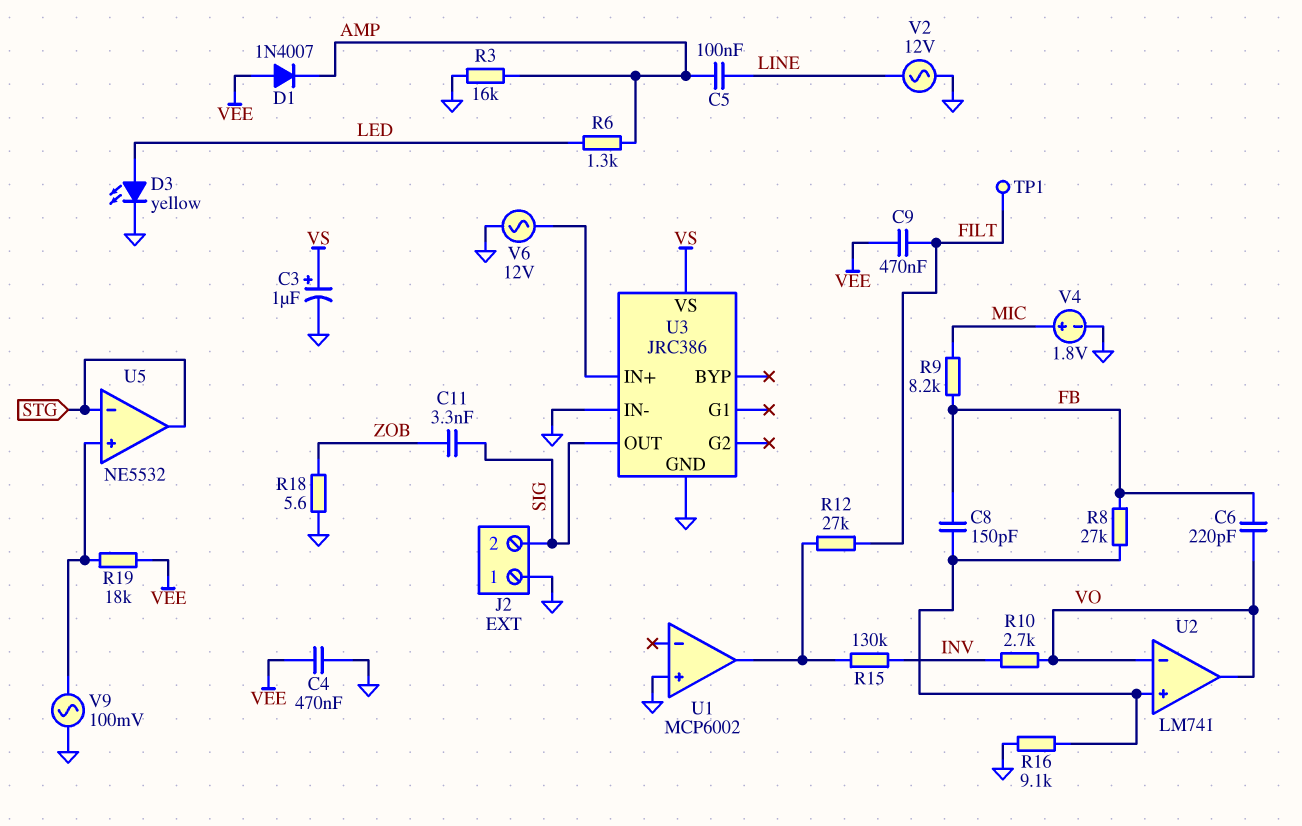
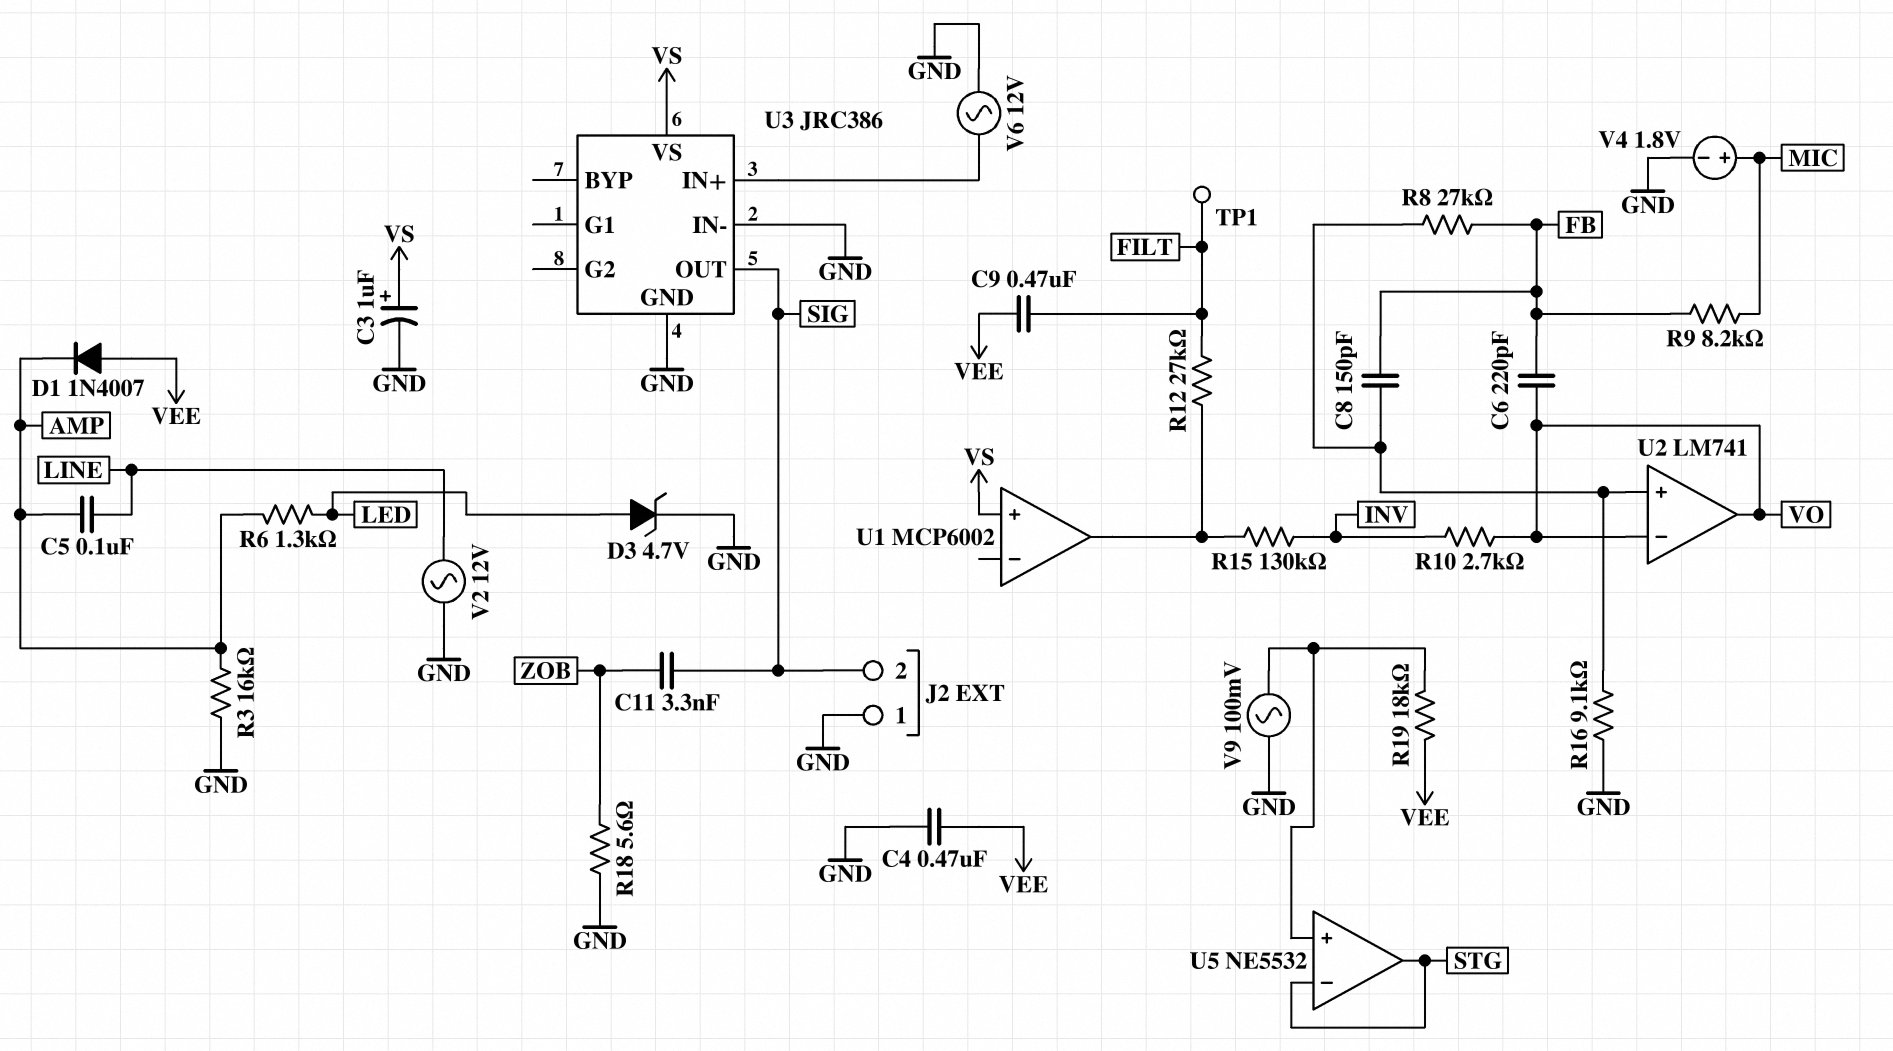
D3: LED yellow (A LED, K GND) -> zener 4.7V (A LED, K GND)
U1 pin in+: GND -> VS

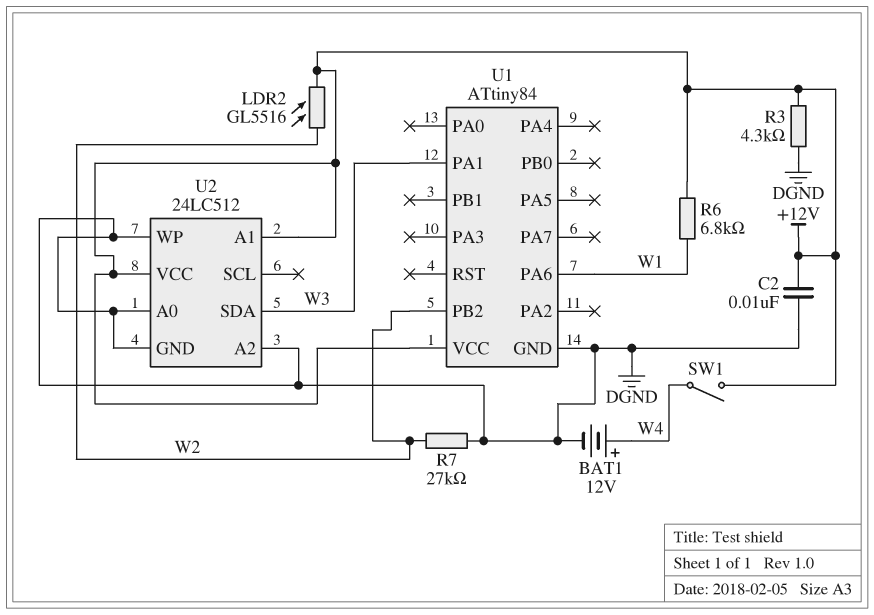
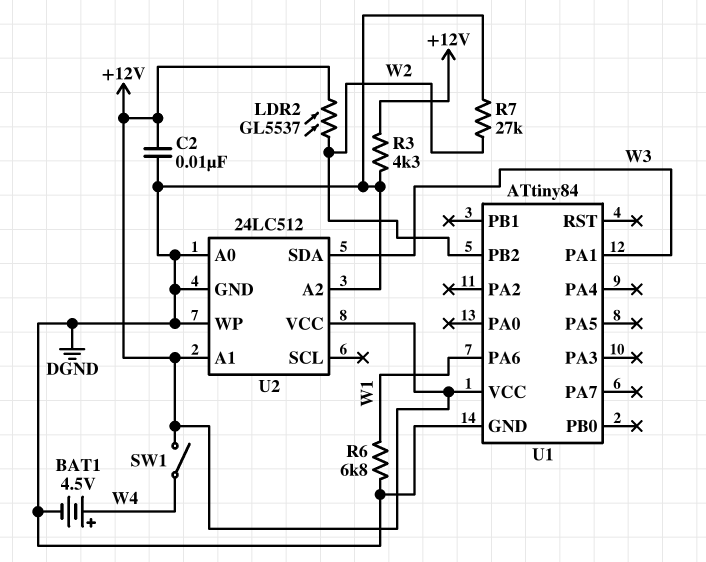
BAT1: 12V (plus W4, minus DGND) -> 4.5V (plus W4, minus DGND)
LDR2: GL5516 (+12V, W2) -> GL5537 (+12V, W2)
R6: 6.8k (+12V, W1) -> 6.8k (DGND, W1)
------------------------------------
Assigned task: Give the number of lines in the records where the word "DGND" occurs, and add nothing.

Output for this task: 2